REQUIREMENT:
Please repeat only the lines below starting at the line that holds "R1: 6.8k (N12, VA) -> 1.5k (N12, VA)" and ending at the line that holds "C7: none -> 4.7nF (N19, N31)", exactly, with both of those lines included and every picture omitted.

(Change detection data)
--*--

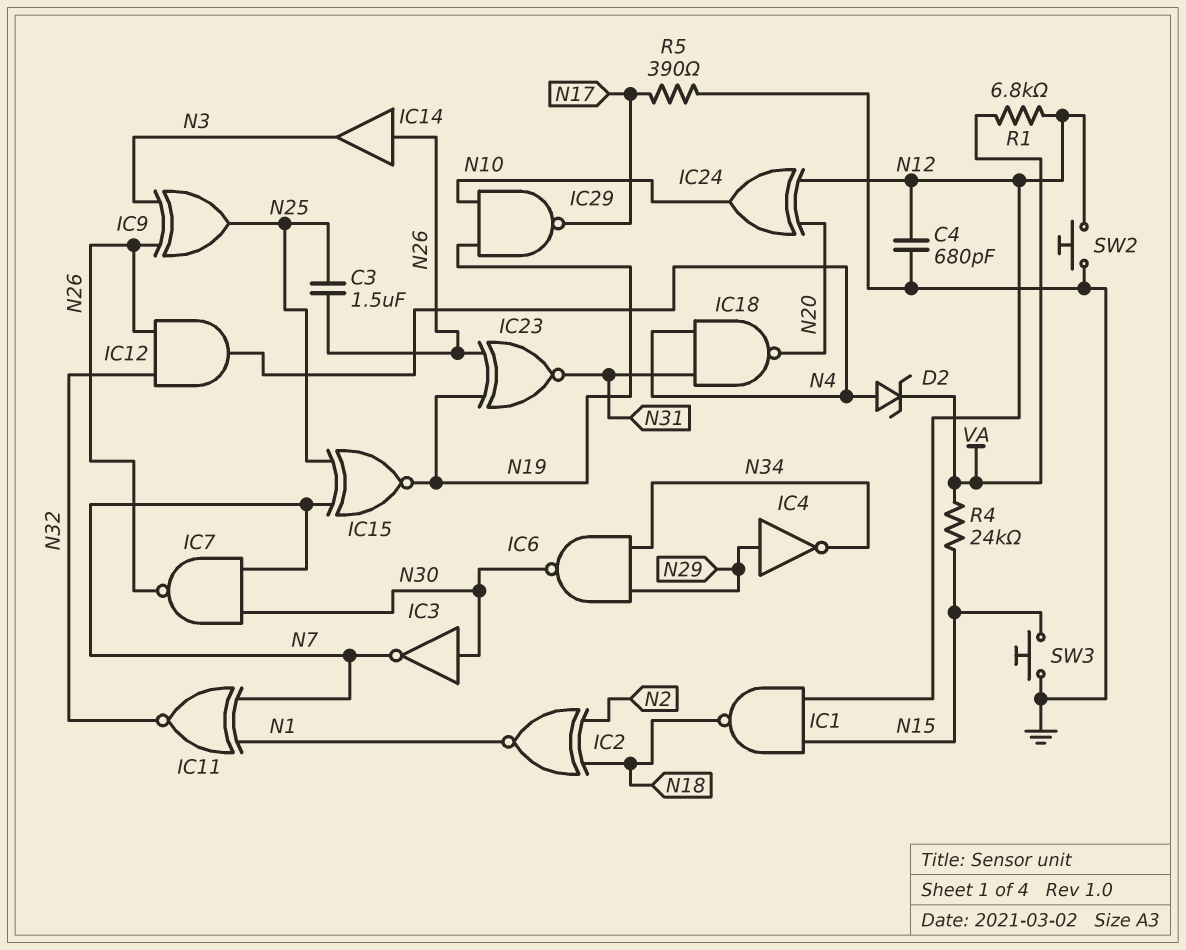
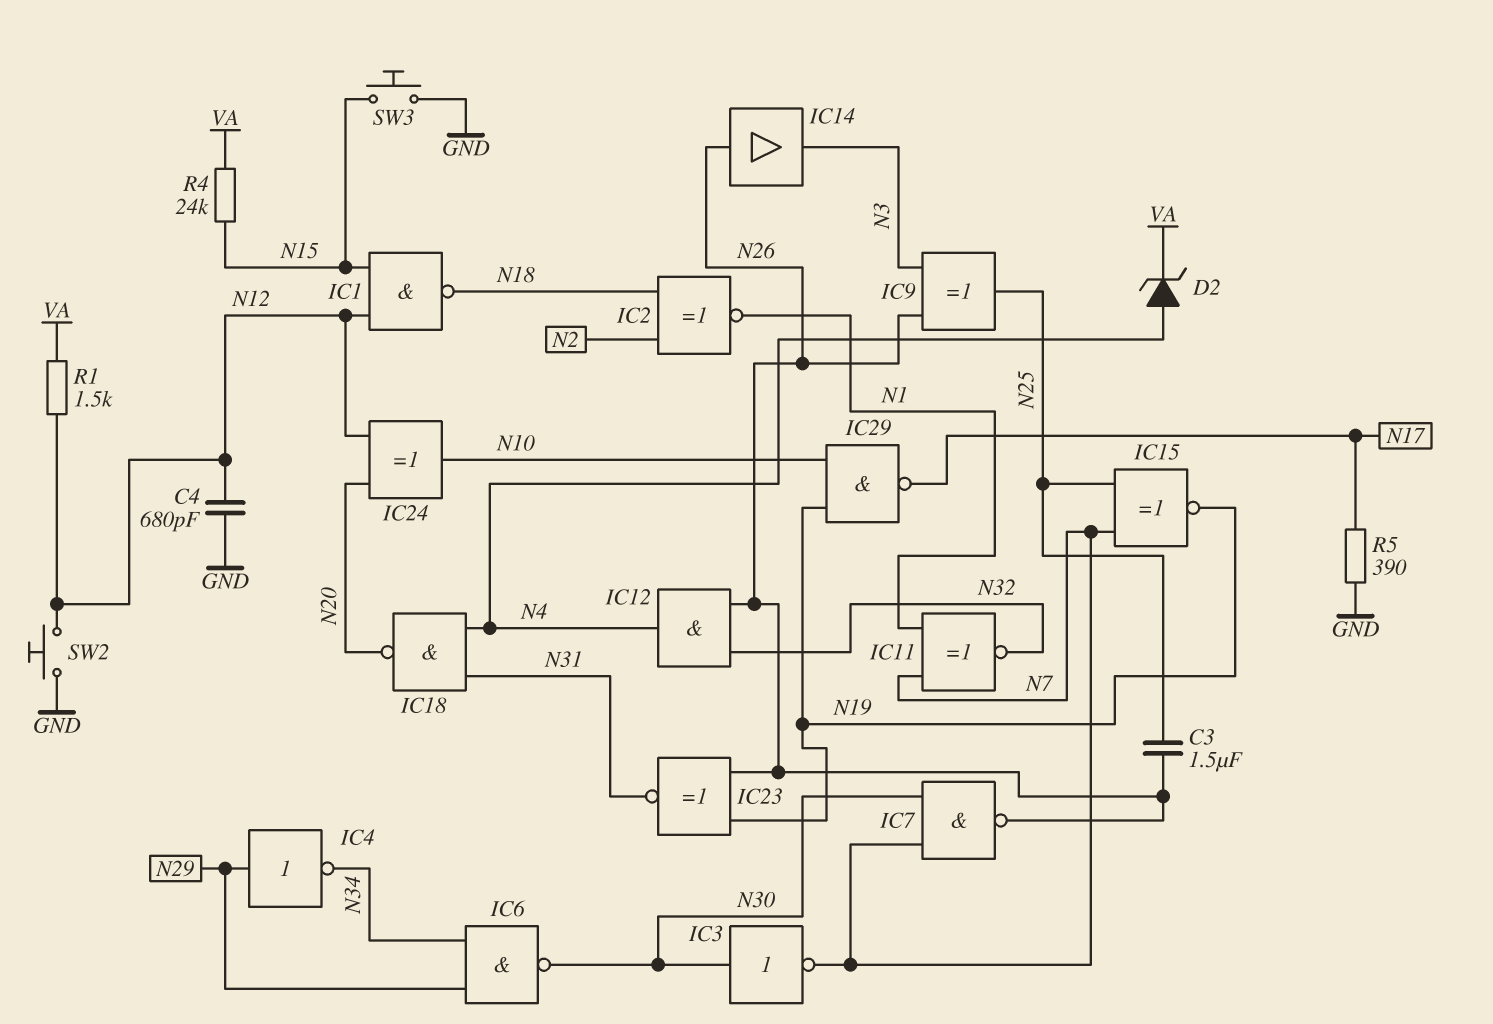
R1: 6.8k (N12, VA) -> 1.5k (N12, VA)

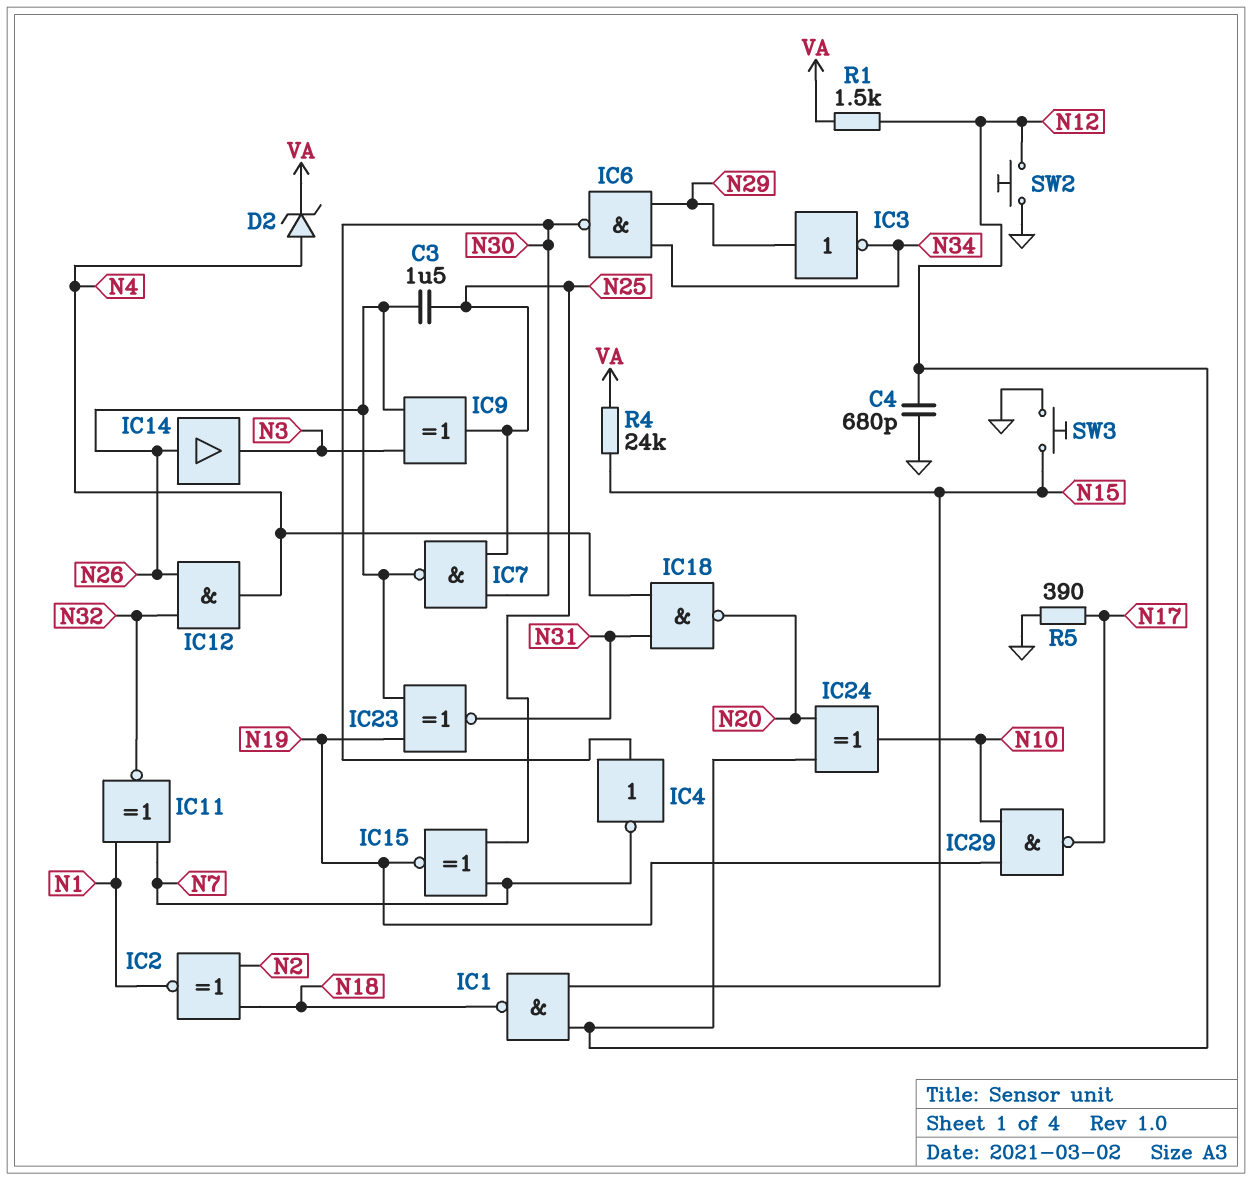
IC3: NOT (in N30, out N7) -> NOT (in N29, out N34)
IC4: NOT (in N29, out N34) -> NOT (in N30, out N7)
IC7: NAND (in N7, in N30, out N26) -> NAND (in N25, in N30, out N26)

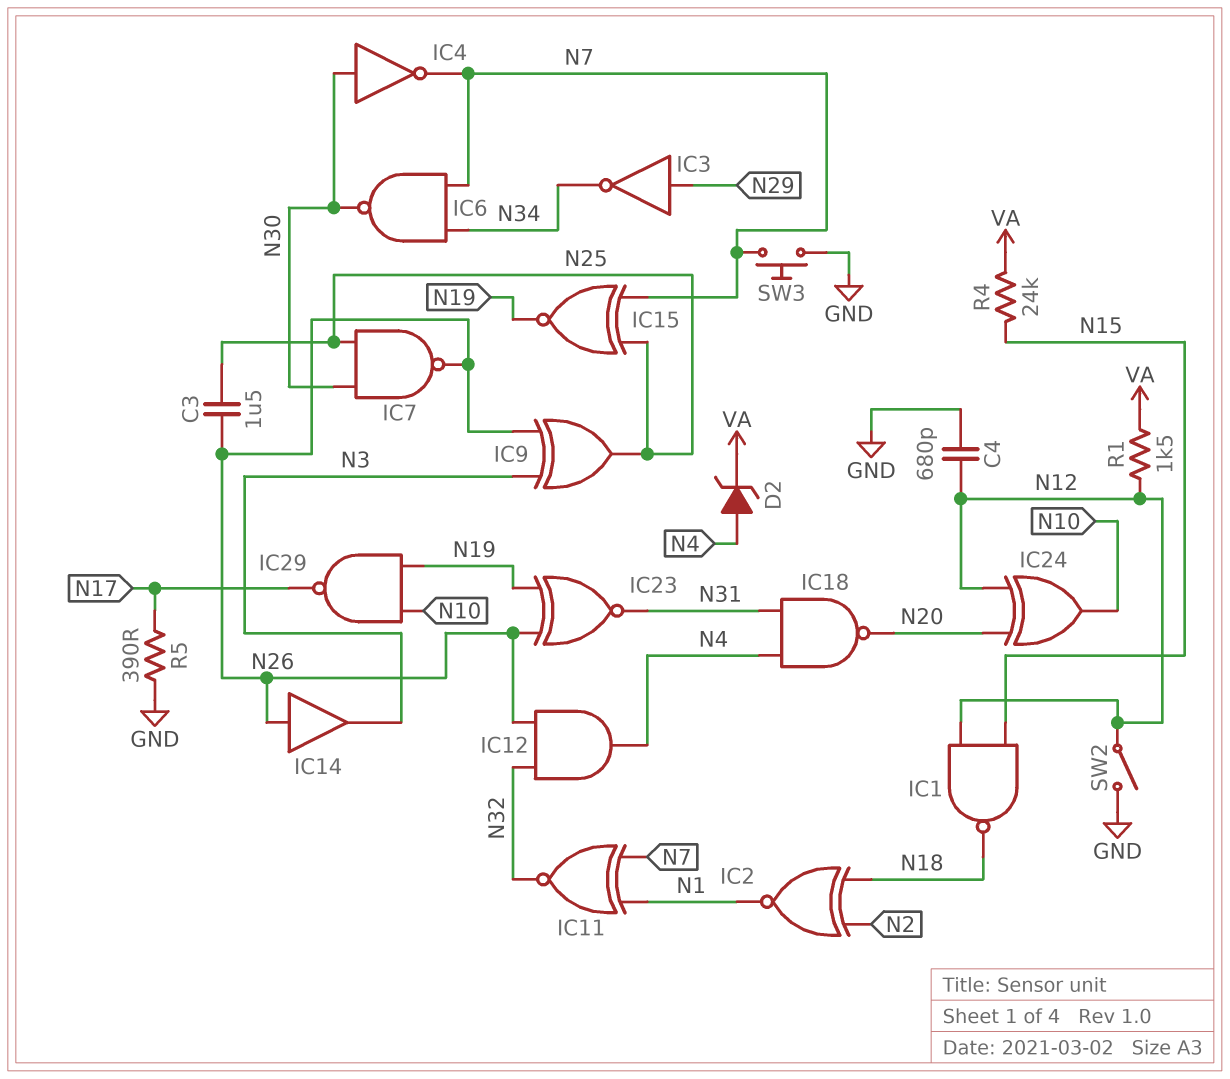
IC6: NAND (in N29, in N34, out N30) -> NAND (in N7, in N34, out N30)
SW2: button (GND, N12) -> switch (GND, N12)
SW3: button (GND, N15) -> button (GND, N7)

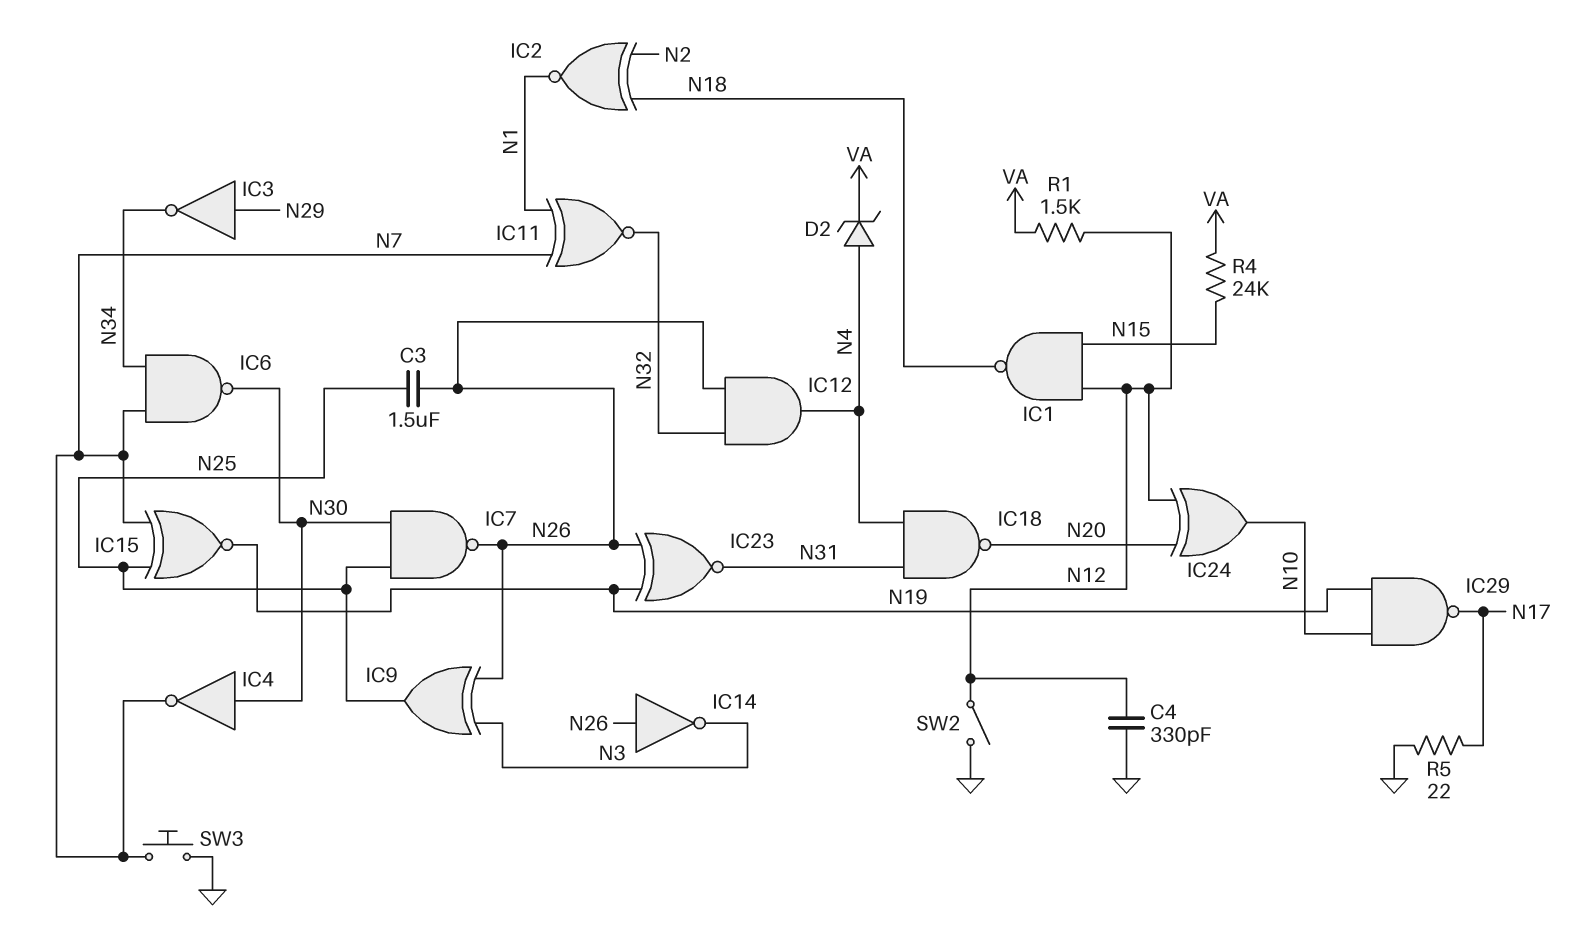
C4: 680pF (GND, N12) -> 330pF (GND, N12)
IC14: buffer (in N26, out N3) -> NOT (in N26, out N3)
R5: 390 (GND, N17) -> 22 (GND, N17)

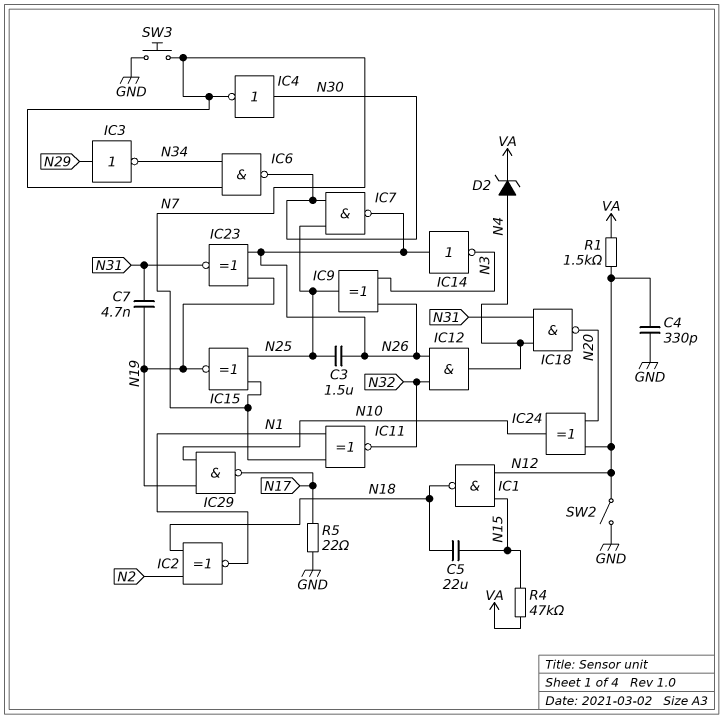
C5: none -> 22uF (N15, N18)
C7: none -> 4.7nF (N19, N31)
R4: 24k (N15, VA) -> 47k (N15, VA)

--*--

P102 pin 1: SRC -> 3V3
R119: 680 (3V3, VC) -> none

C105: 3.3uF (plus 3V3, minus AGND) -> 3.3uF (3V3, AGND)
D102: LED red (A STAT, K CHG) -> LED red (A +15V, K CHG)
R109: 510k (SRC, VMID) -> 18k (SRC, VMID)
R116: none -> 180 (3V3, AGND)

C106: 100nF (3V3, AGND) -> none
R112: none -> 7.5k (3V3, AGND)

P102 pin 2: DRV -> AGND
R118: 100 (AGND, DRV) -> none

--*--

OUTPUT OF THE TASK:
R1: 6.8k (N12, VA) -> 1.5k (N12, VA)

IC3: NOT (in N30, out N7) -> NOT (in N29, out N34)
IC4: NOT (in N29, out N34) -> NOT (in N30, out N7)
IC7: NAND (in N7, in N30, out N26) -> NAND (in N25, in N30, out N26)

IC6: NAND (in N29, in N34, out N30) -> NAND (in N7, in N34, out N30)
SW2: button (GND, N12) -> switch (GND, N12)
SW3: button (GND, N15) -> button (GND, N7)

C4: 680pF (GND, N12) -> 330pF (GND, N12)
IC14: buffer (in N26, out N3) -> NOT (in N26, out N3)
R5: 390 (GND, N17) -> 22 (GND, N17)

C5: none -> 22uF (N15, N18)
C7: none -> 4.7nF (N19, N31)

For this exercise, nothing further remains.